→ TASK DESCRIPTION
Your copy should repeat the data that follows exactly and contain no image.

→ INFORMATION PROVIDED
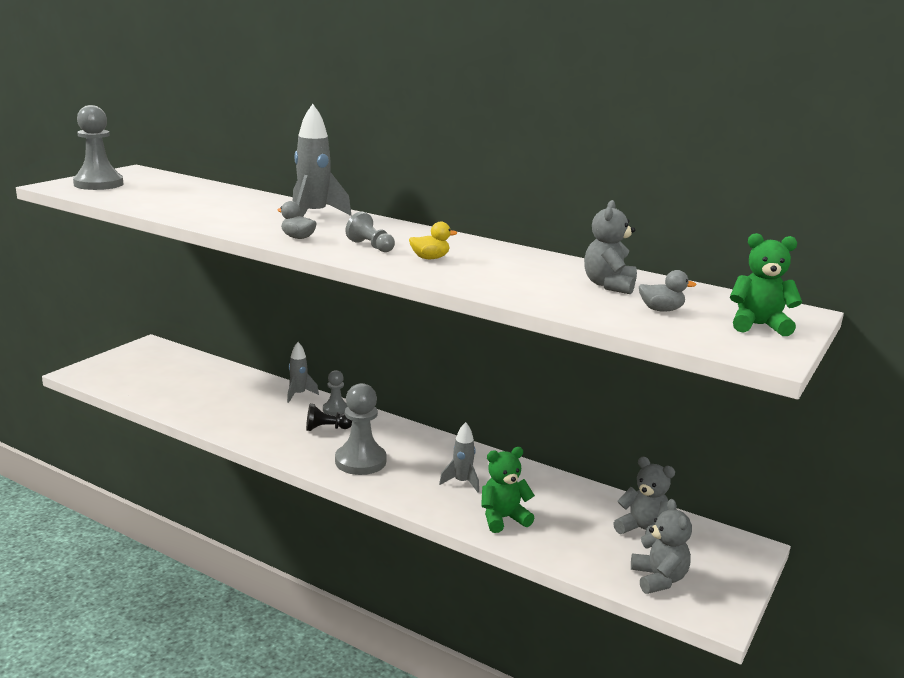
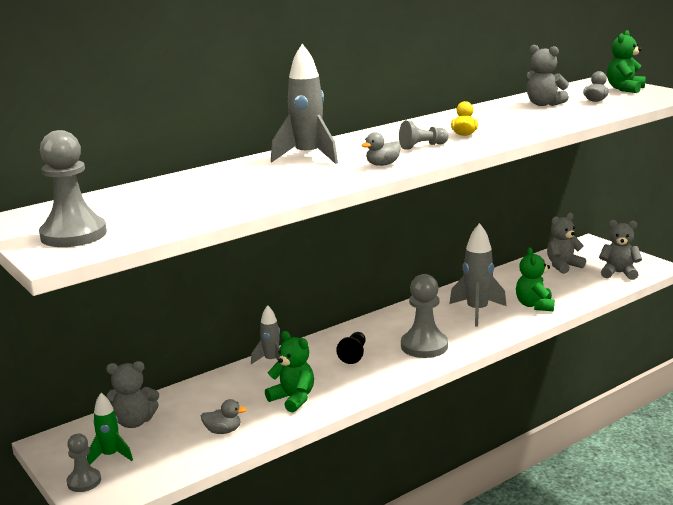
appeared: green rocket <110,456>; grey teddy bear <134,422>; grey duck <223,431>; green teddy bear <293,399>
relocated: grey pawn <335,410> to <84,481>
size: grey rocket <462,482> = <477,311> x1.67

→ SOLUTION TO THIS PROBLEM
appeared: green rocket <110,456>; grey teddy bear <134,422>; grey duck <223,431>; green teddy bear <293,399>
relocated: grey pawn <335,410> to <84,481>
size: grey rocket <462,482> = <477,311> x1.67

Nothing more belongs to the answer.